**Exercise requirements**
Reproduce the complete set of records exactly. No picture is to appear in the copy.

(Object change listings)
··········

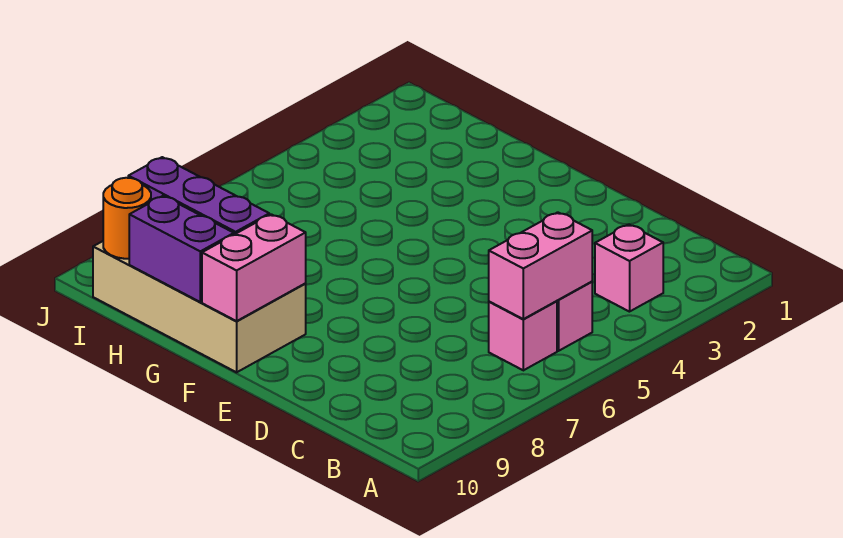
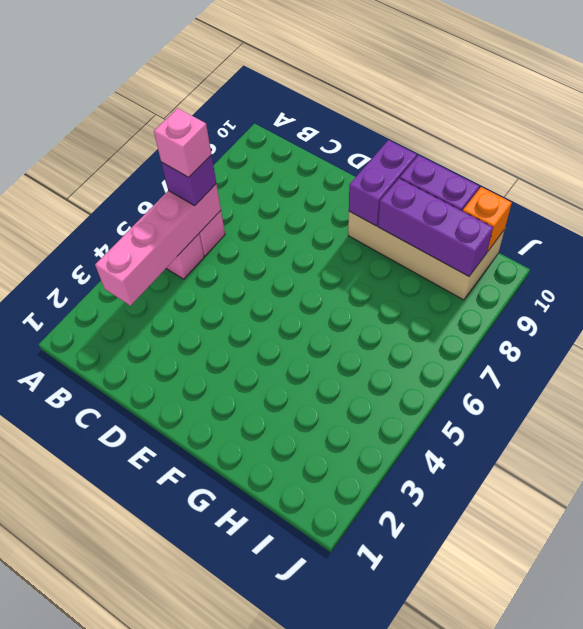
pink brick B3 level 1 -> pink brick B6 level 4
pink brick B5:B6 level 2 -> pink brick B3:B6 level 2
none -> purple brick B6 level 3
pink brick F9:F10 level 2 -> purple brick F9:F10 level 2
orange round brick I10 level 2 -> orange brick I10 level 2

··········

**Output for this exercise**
pink brick B3 level 1 -> pink brick B6 level 4
pink brick B5:B6 level 2 -> pink brick B3:B6 level 2
none -> purple brick B6 level 3
pink brick F9:F10 level 2 -> purple brick F9:F10 level 2
orange round brick I10 level 2 -> orange brick I10 level 2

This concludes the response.